**EXERCISE PROMPT:** Working through the lines below, return each one that holds "white".
** DATA FOR PROCESSING follows **
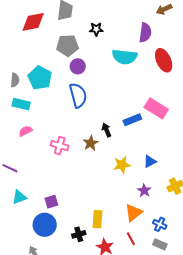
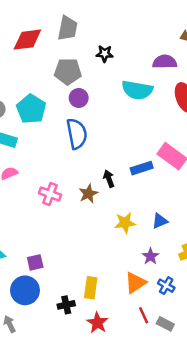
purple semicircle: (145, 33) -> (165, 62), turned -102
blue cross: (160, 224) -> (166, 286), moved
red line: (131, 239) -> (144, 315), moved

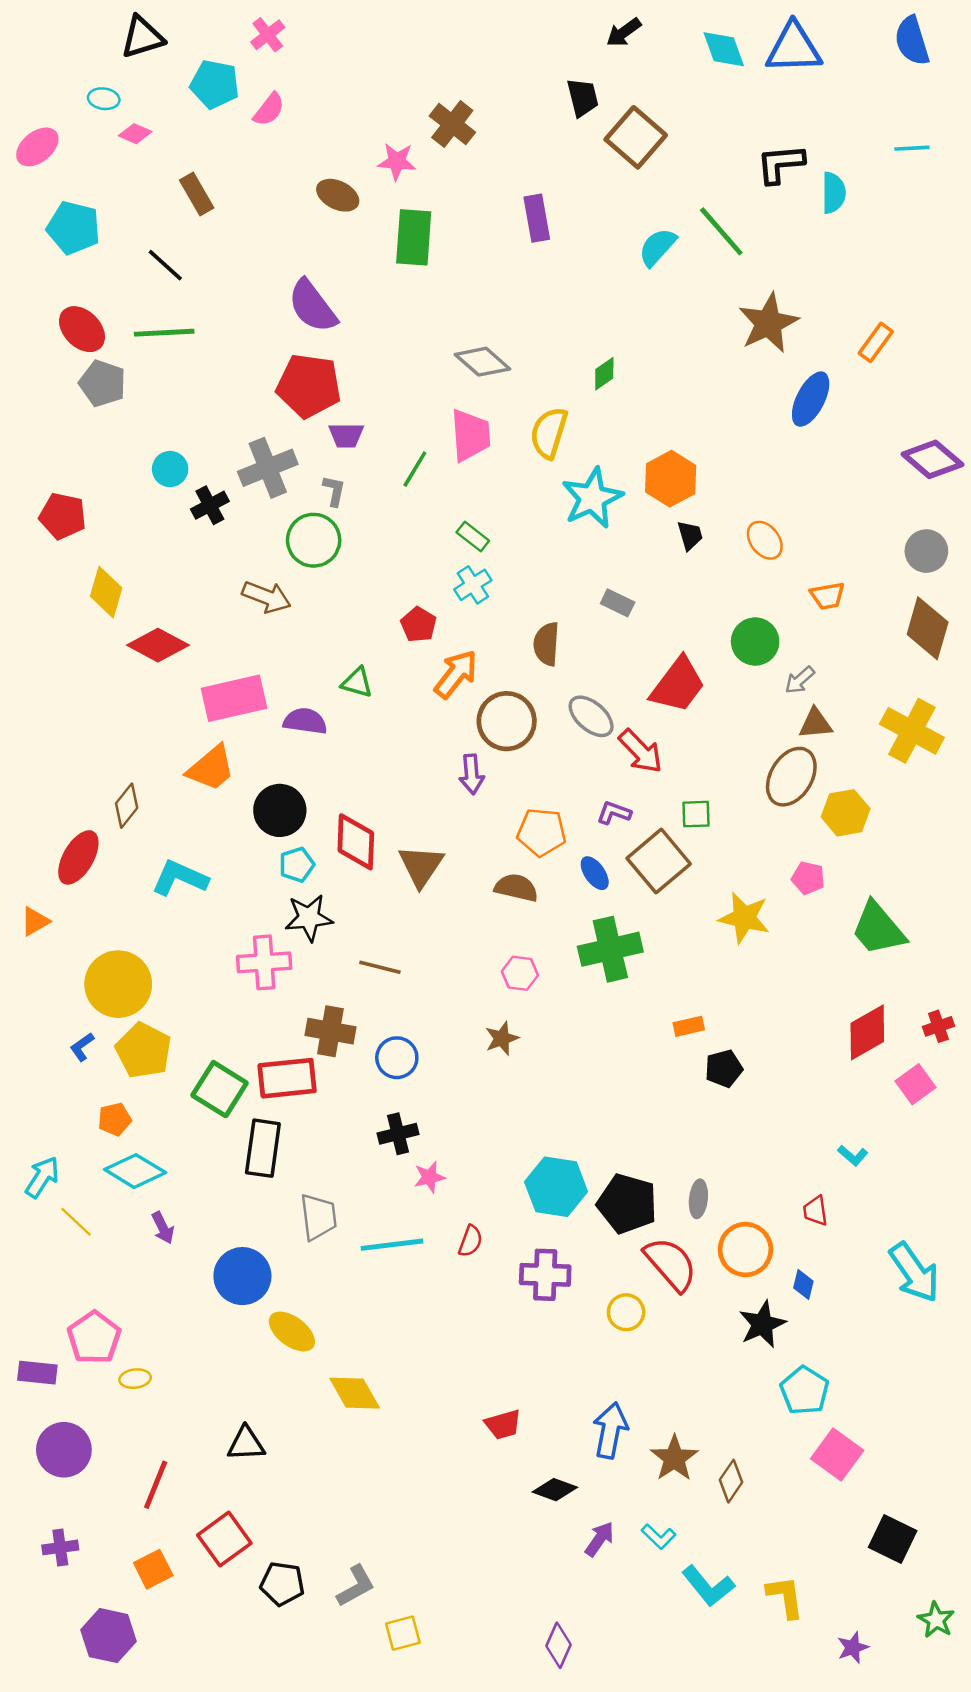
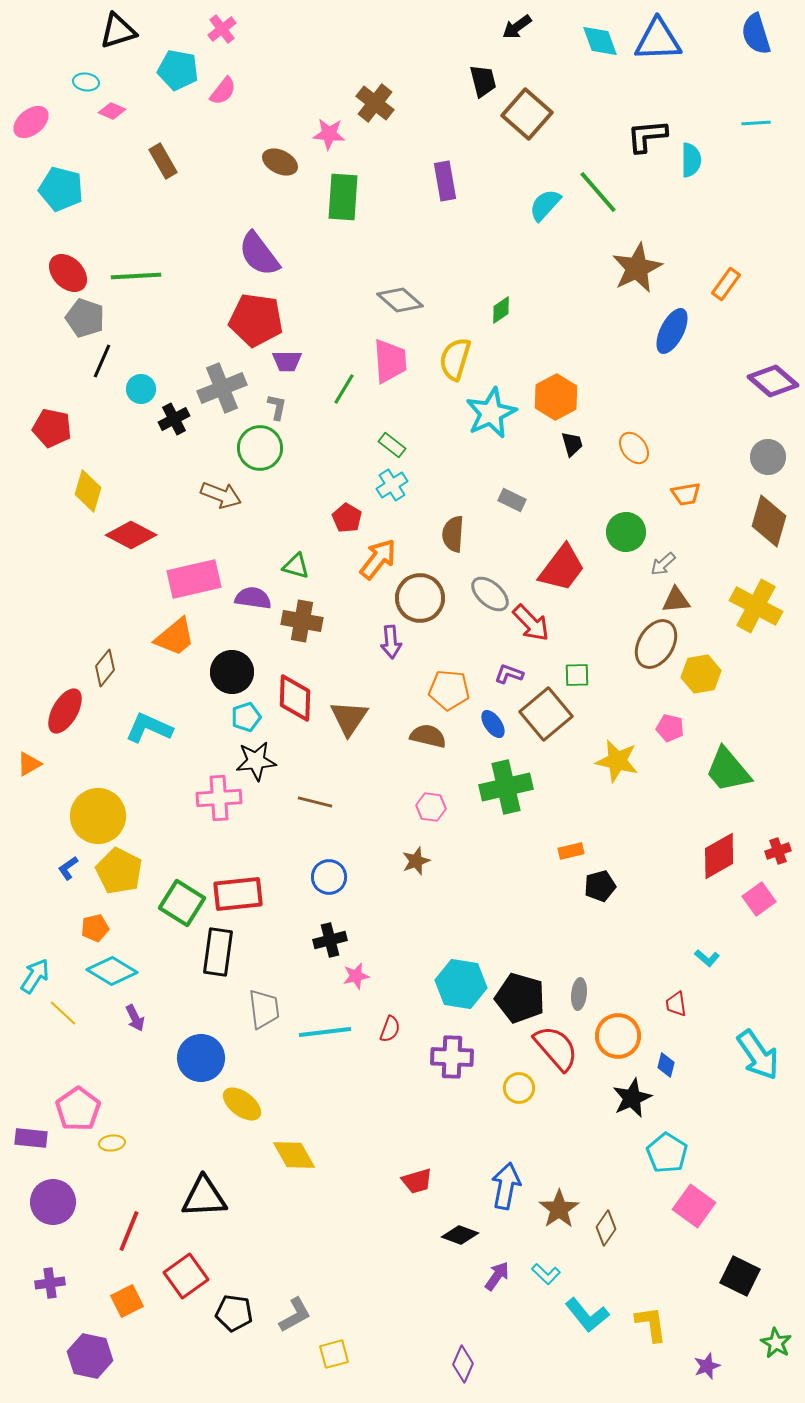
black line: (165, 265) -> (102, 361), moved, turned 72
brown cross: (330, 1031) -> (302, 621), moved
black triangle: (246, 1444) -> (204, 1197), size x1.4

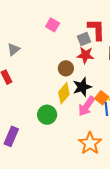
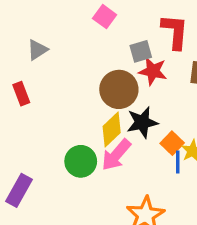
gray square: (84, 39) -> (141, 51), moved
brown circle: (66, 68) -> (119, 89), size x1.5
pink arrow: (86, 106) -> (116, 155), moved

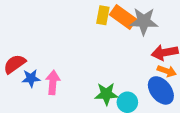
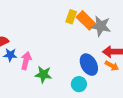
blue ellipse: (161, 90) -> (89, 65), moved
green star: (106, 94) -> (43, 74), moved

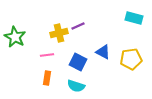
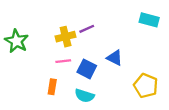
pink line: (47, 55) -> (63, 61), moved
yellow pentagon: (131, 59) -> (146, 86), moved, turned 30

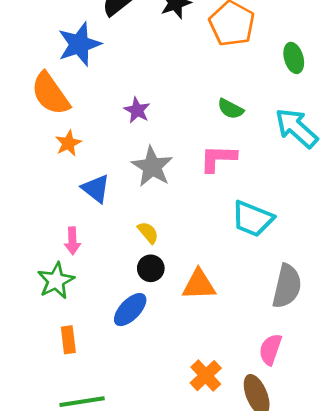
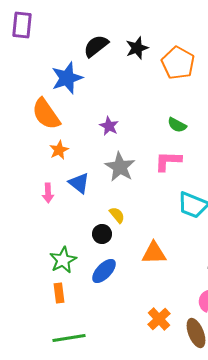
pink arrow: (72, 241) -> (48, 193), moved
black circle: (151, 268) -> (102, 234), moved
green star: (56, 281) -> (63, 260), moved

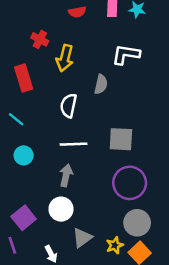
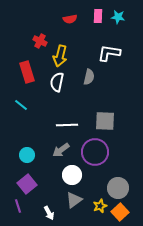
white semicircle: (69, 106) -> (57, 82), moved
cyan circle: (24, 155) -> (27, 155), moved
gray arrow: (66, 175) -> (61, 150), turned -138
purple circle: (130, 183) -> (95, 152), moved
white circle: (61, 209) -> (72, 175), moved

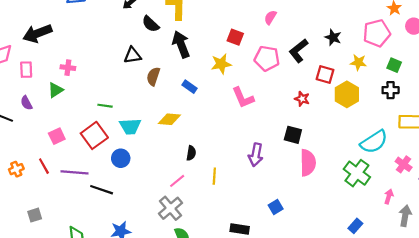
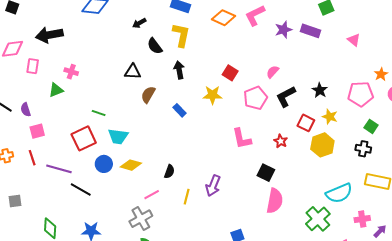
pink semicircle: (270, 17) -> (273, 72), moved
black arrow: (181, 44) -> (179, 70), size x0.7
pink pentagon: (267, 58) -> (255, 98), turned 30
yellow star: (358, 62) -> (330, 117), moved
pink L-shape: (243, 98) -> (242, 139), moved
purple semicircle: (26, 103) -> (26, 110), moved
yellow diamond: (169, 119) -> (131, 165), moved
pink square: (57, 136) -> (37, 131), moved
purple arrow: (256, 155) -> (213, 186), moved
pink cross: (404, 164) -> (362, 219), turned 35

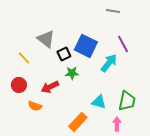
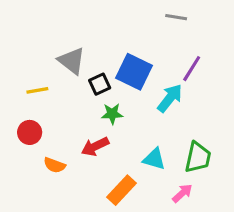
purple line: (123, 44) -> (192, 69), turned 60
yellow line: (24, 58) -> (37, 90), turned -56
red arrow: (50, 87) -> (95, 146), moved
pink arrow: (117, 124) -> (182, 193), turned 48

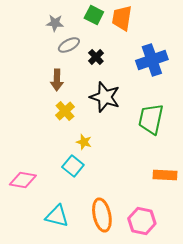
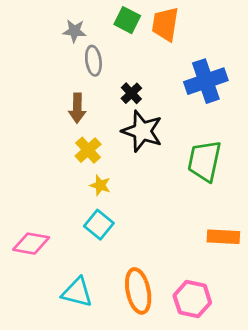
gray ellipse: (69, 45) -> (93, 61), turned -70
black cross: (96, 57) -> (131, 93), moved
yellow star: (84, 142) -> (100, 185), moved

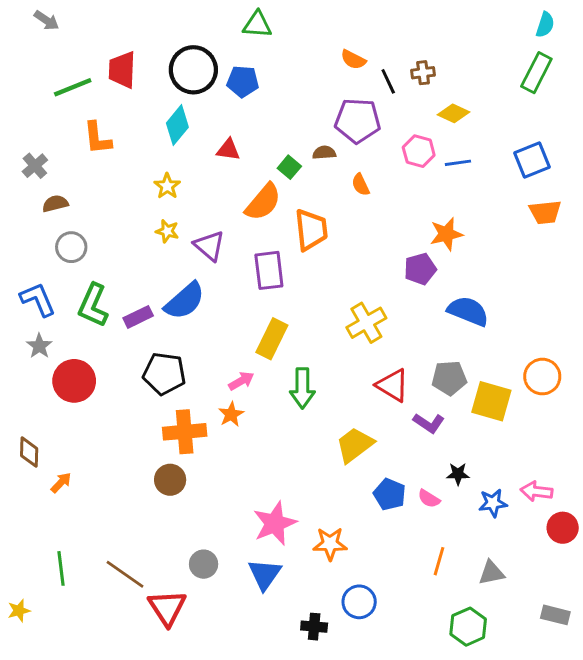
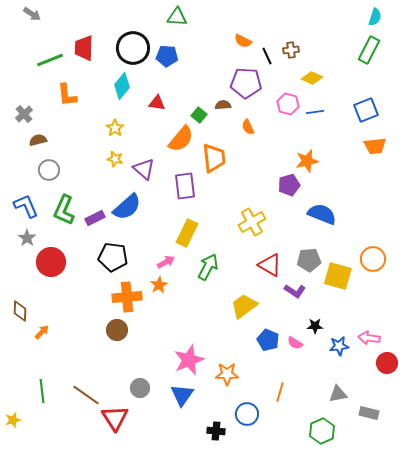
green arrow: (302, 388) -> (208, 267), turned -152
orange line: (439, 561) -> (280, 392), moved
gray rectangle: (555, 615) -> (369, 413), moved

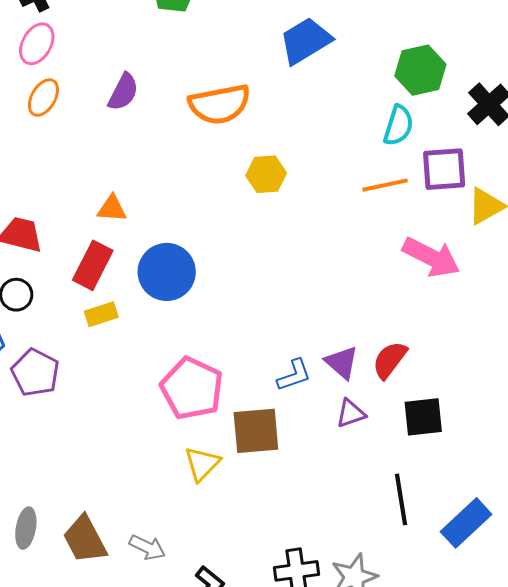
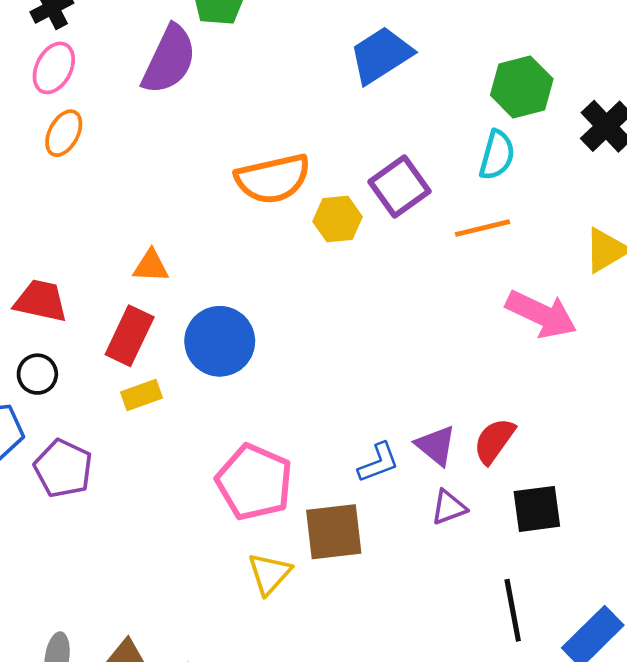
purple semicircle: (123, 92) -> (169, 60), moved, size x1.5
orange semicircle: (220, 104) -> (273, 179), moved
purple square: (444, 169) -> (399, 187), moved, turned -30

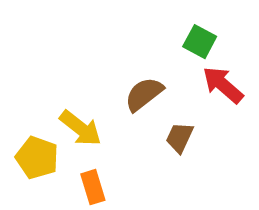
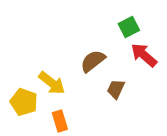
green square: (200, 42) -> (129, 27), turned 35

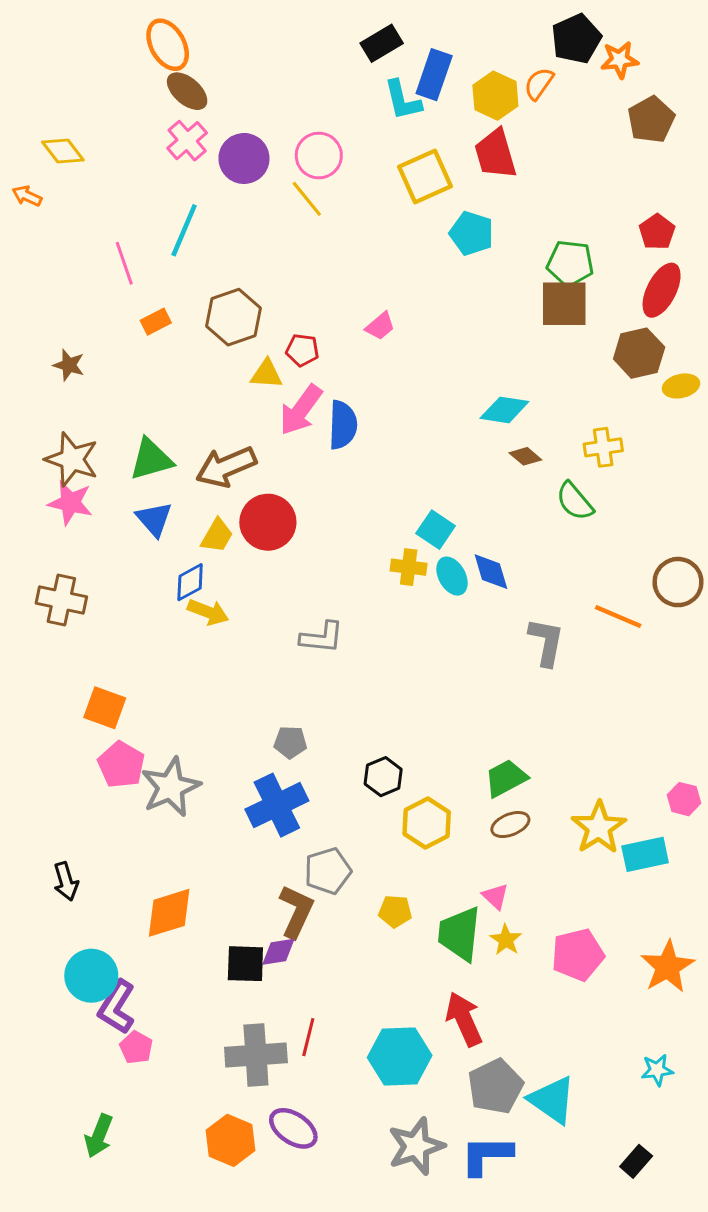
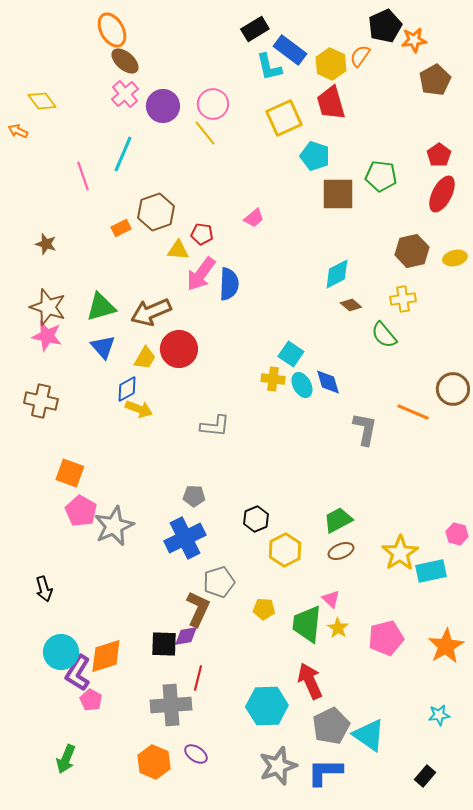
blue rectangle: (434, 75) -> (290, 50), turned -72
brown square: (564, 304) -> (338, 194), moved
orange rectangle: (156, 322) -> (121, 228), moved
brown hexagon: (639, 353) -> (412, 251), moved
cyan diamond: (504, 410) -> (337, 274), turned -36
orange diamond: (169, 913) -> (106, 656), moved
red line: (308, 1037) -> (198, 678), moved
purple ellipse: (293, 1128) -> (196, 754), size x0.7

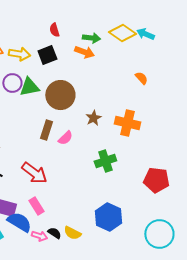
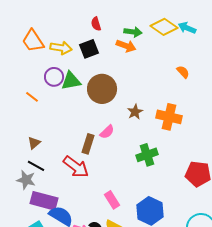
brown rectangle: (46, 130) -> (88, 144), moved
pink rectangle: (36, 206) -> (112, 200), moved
** End of DATA FOR PROCESSING **
**EXERCISE RESPONSE:**
white semicircle: (69, 106) -> (57, 82), moved
white circle: (61, 209) -> (72, 175), moved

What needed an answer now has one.